Going through the material below, output exactly the lines from the one containing "U1: PIC12F675 -> PIC12F629" through the one containing "R2: none -> 15 (GND, PWR_IN)", and no pictures.

▶ _Data_
===

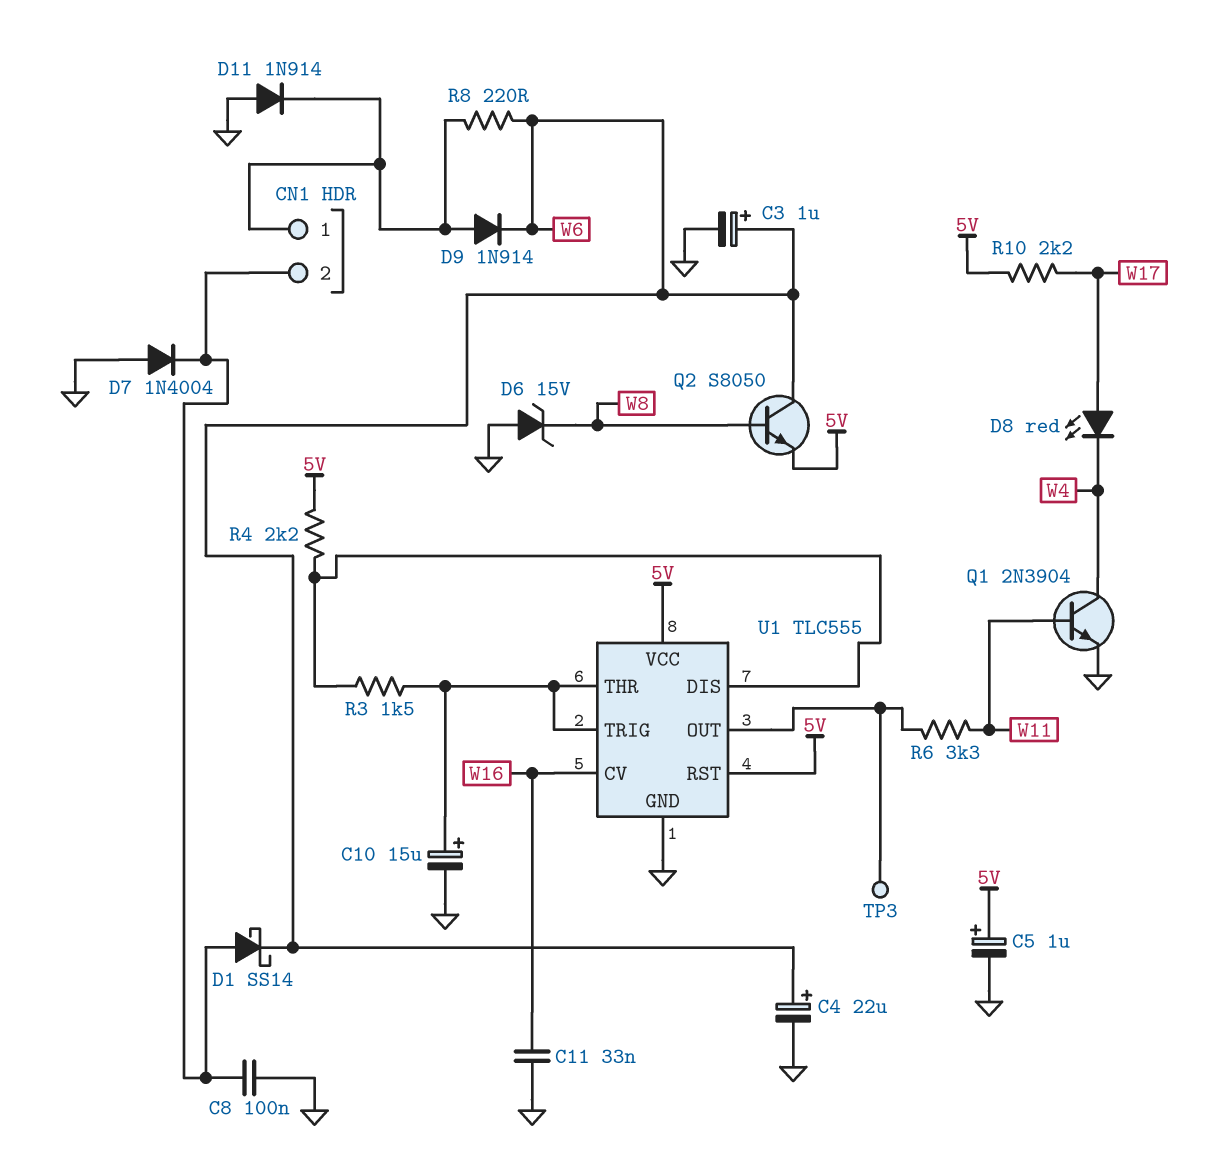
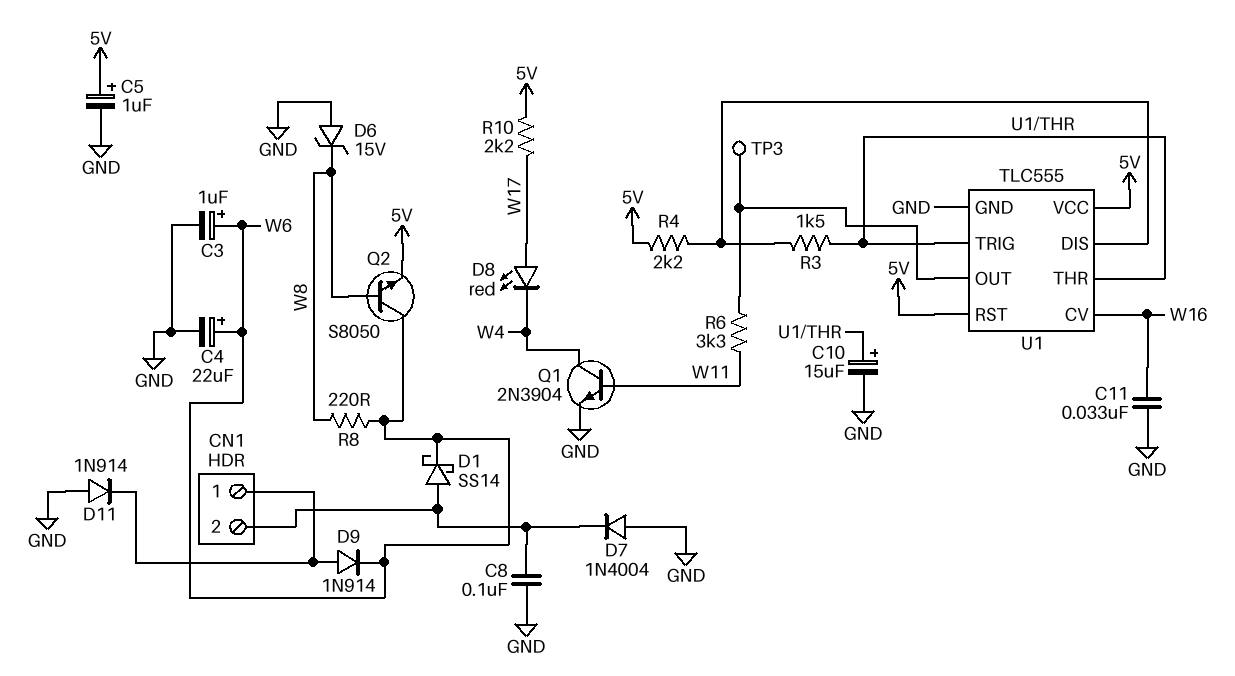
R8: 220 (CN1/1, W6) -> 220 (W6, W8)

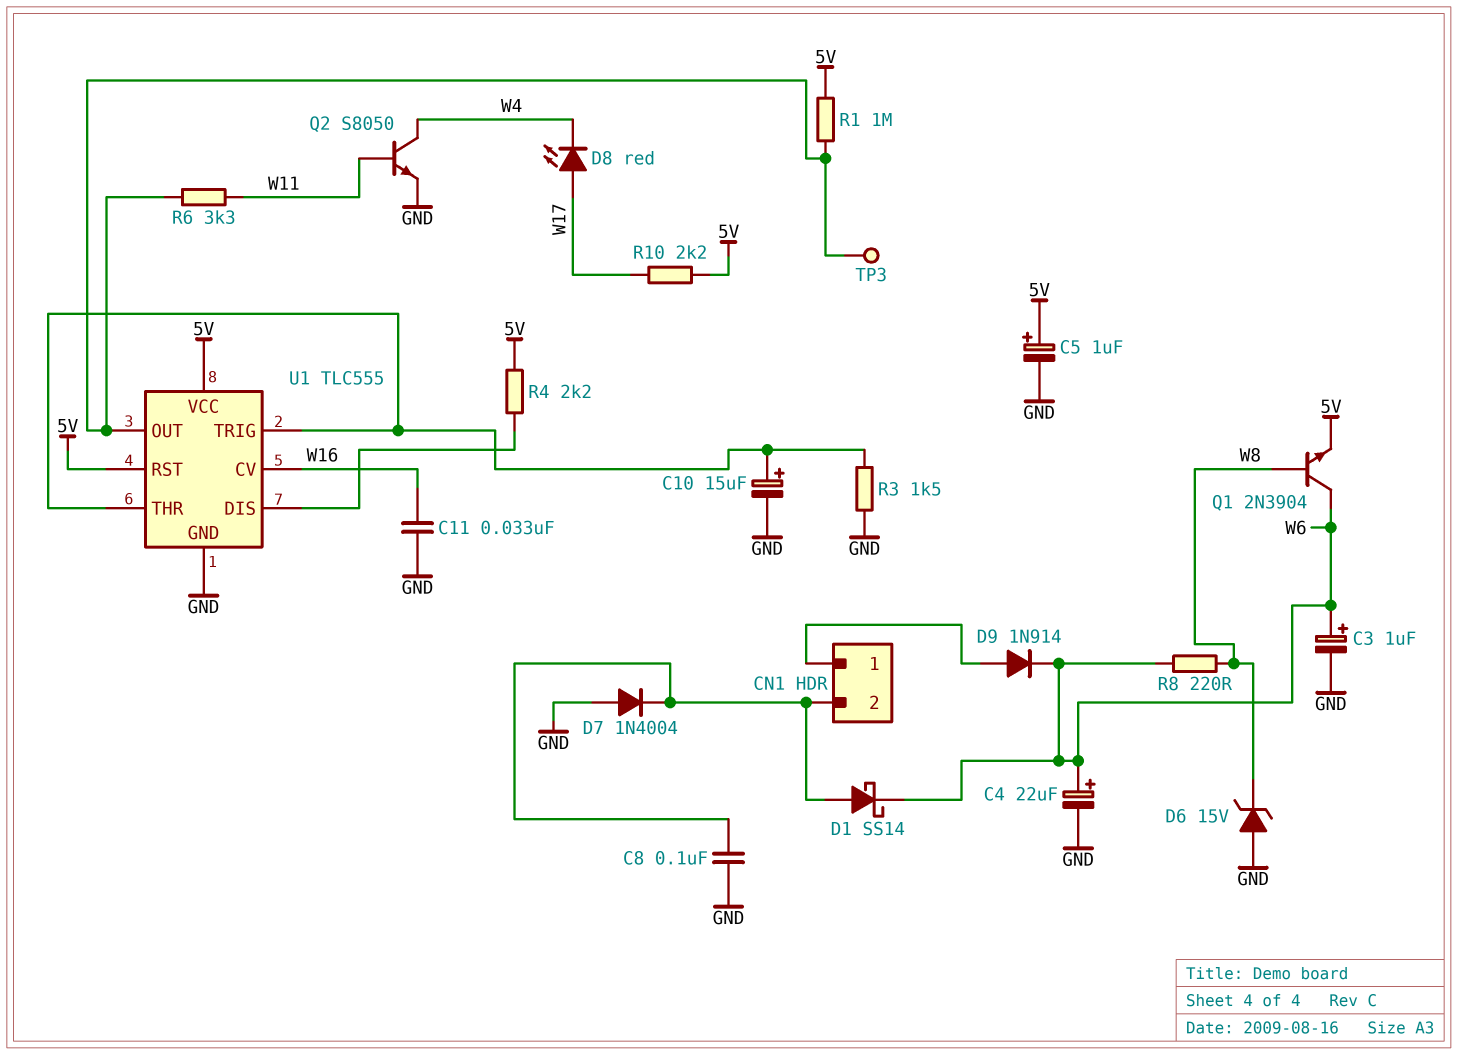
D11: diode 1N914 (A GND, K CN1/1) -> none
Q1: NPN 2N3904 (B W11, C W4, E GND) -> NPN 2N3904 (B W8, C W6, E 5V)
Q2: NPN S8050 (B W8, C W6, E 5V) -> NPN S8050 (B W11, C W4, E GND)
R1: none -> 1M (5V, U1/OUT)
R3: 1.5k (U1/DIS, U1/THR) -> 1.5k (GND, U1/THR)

===

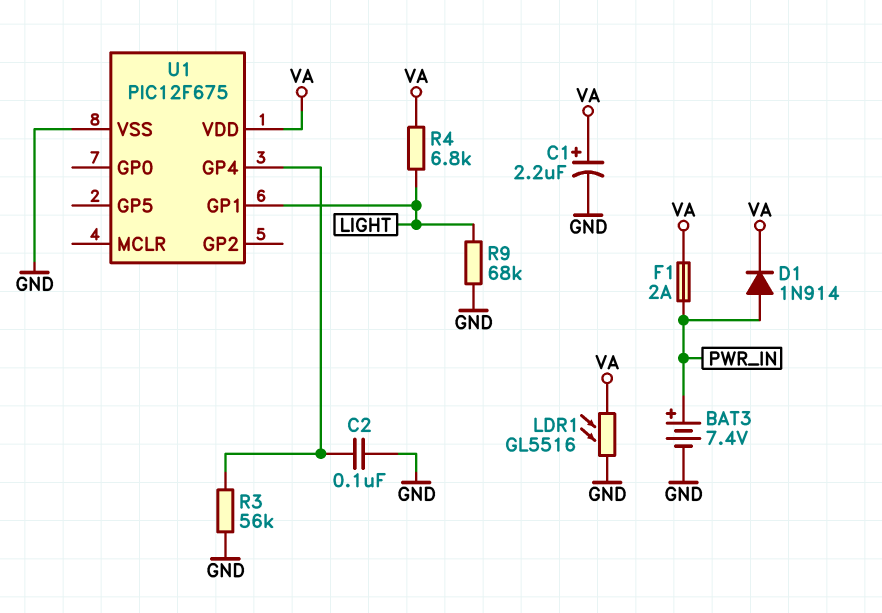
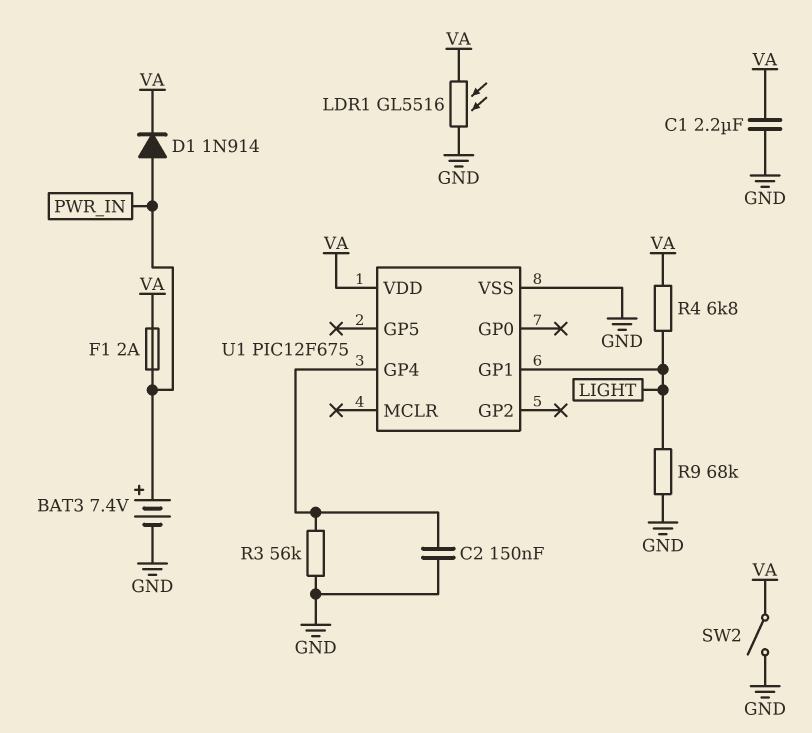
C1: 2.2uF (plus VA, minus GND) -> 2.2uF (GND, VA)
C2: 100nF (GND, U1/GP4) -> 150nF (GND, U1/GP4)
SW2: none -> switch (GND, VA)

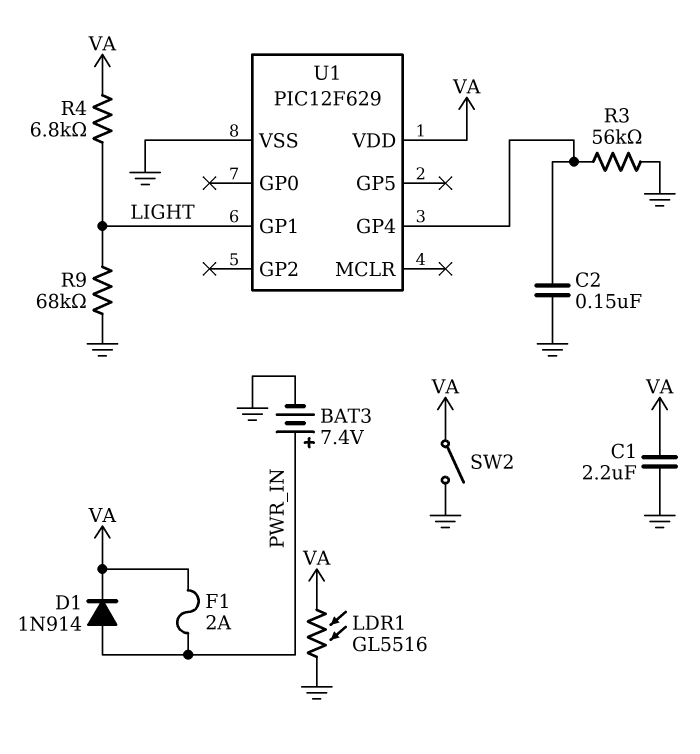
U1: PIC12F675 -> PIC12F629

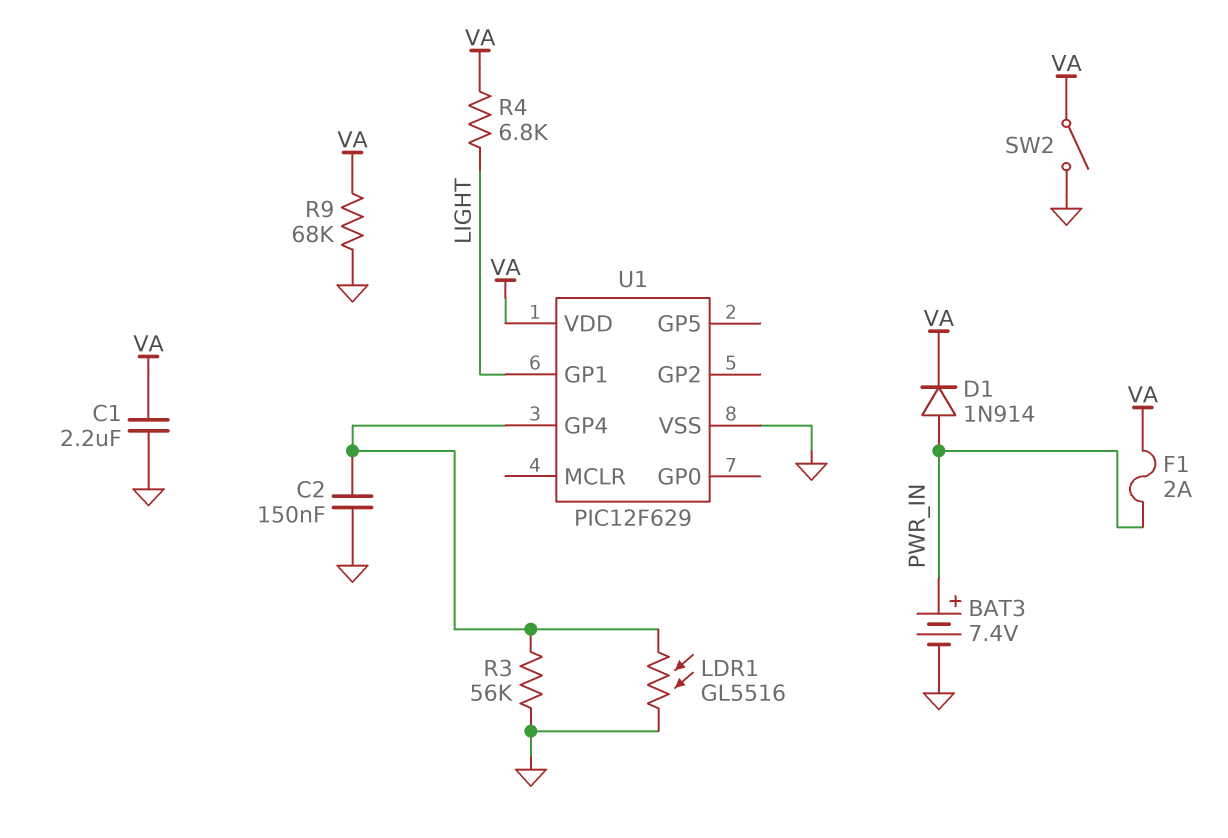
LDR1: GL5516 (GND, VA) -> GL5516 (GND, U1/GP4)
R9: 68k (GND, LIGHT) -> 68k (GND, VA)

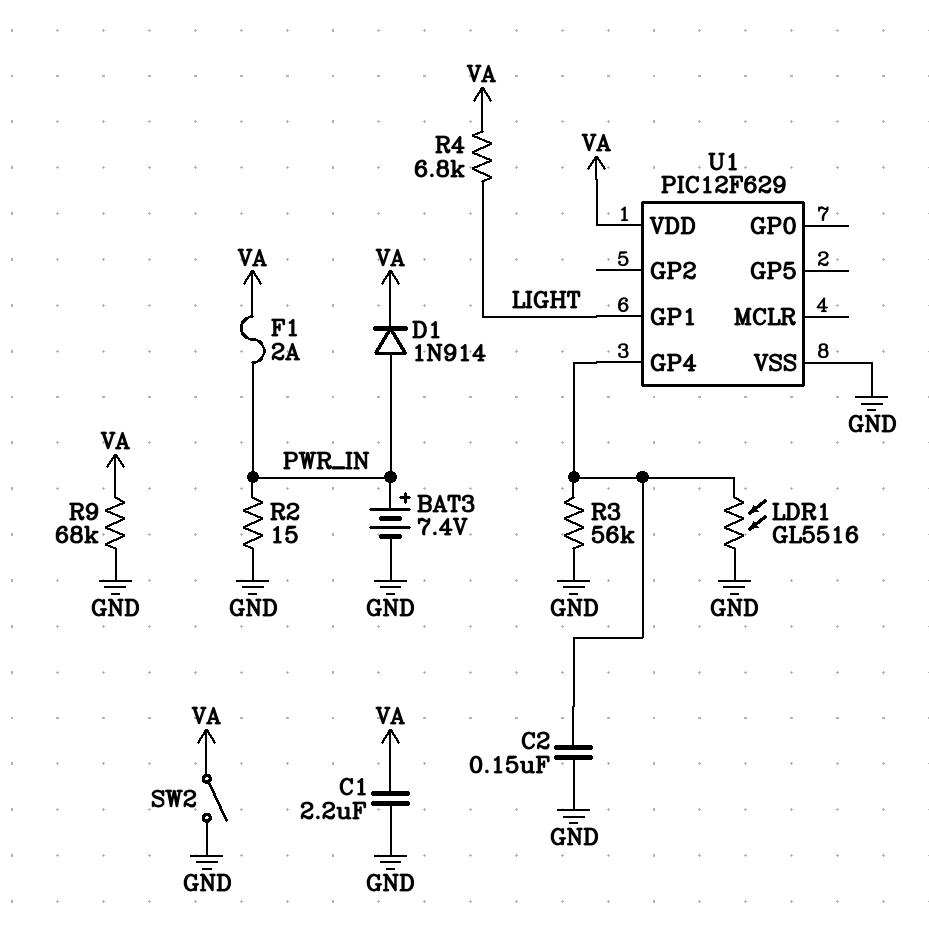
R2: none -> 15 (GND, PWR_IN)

===

▶ _Exercise answer_
U1: PIC12F675 -> PIC12F629

LDR1: GL5516 (GND, VA) -> GL5516 (GND, U1/GP4)
R9: 68k (GND, LIGHT) -> 68k (GND, VA)

R2: none -> 15 (GND, PWR_IN)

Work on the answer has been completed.